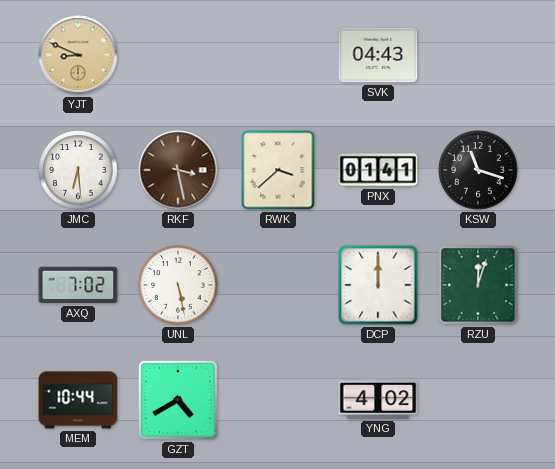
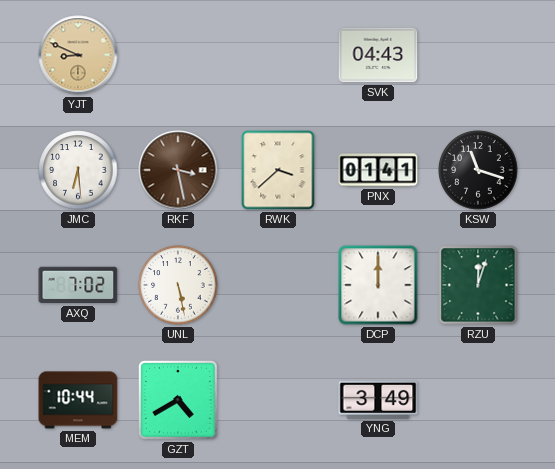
YNG: 4:02 -> 3:49
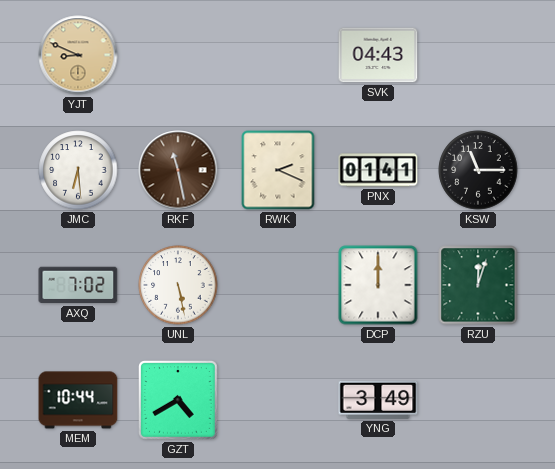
RKF: 3:28 -> 11:28
RWK: 3:38 -> 2:19
KSW: 11:18 -> 11:15
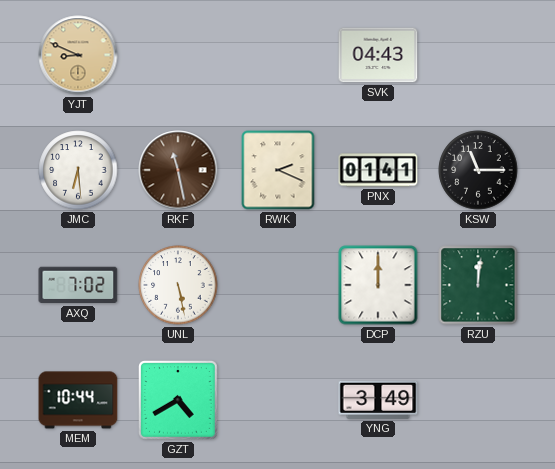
RZU: 12:03 -> 12:01
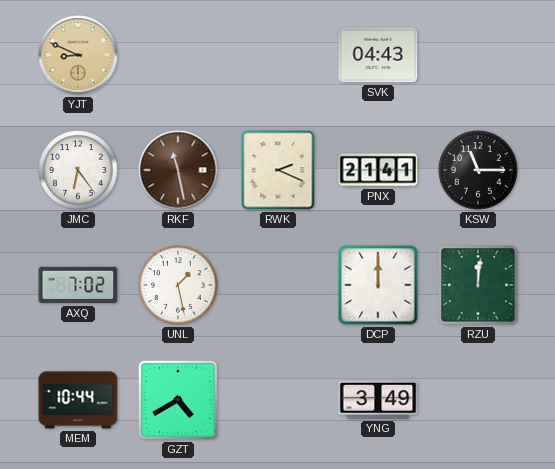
JMC: 6:29 -> 6:24
PNX: 01:41 -> 21:41
UNL: 5:28 -> 1:28
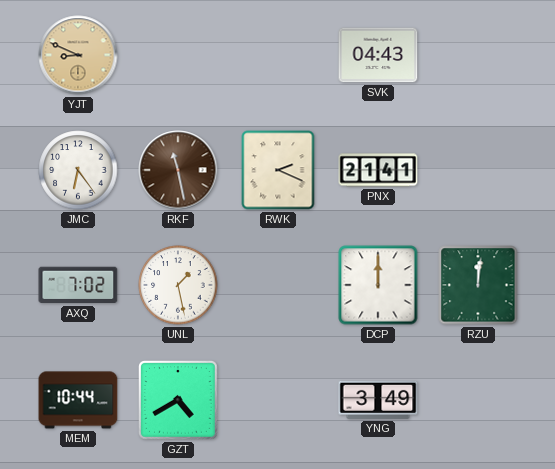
KSW: 11:15 -> none
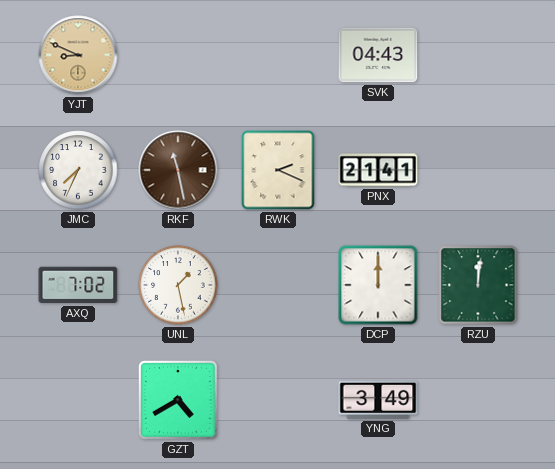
JMC: 6:24 -> 7:34
MEM: 10:44 -> none
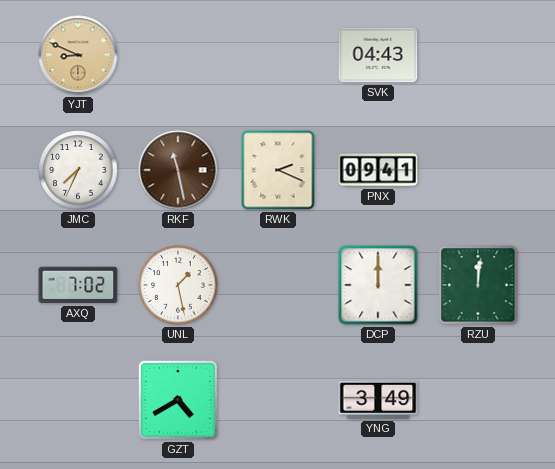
PNX: 21:41 -> 09:41
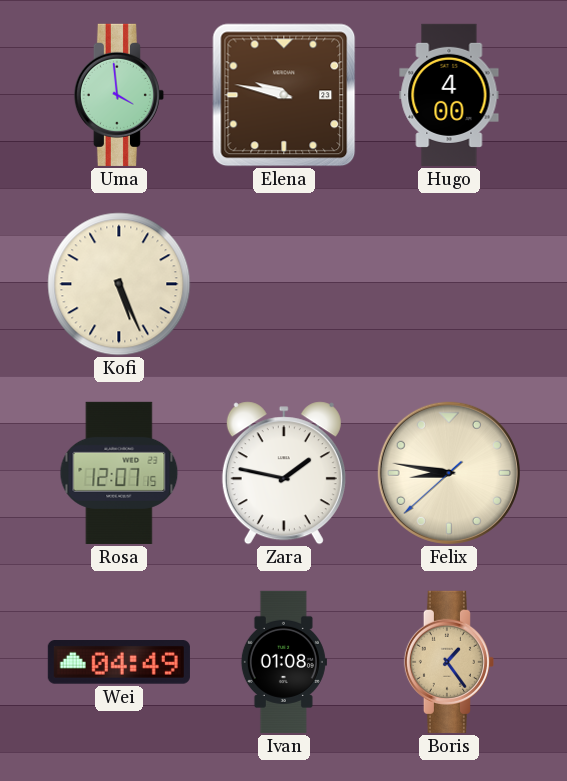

• [EXERCISE DIRECTIONS] Starting with the line containing "KSW: 11:15 -> none" and continuing through the last line, rewrite those lines with "none" replaced by "blank" and everything else unchanged. Leave the pictures out of the output.

• [SOLUTION]
KSW: 11:15 -> blank
JMC: 6:24 -> 7:34
MEM: 10:44 -> blank
PNX: 21:41 -> 09:41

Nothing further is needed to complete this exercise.